**Problem description**
Your output should reproduce each entry exactly, with none of its pictures.

Stored items:
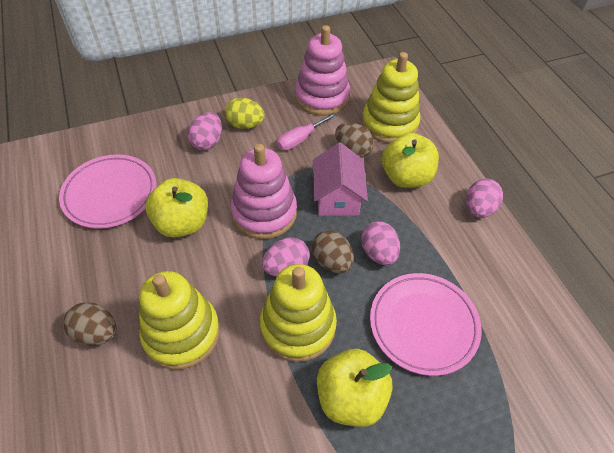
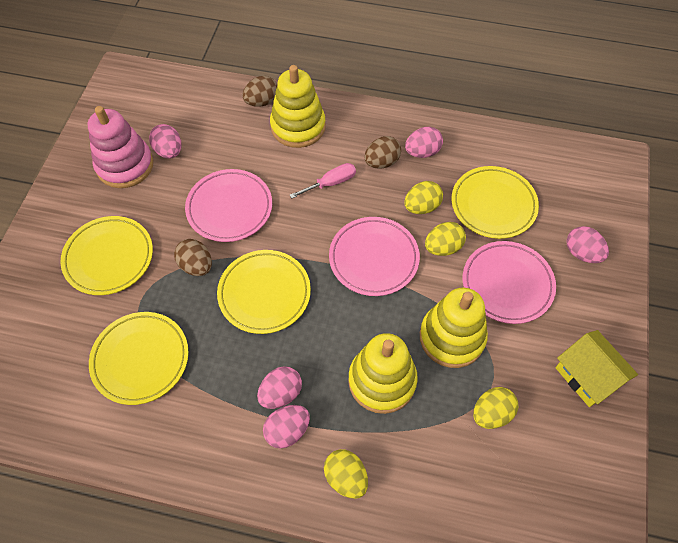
pink egg: 4 -> 5
pink house: 1 -> 0
pink plate: 2 -> 3
pink stacking toy: 2 -> 1
yellow apple: 3 -> 0
yellow egg: 1 -> 4
yellow house: 0 -> 1
yellow plate: 0 -> 4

**Task solution**
pink egg: 4 -> 5
pink house: 1 -> 0
pink plate: 2 -> 3
pink stacking toy: 2 -> 1
yellow apple: 3 -> 0
yellow egg: 1 -> 4
yellow house: 0 -> 1
yellow plate: 0 -> 4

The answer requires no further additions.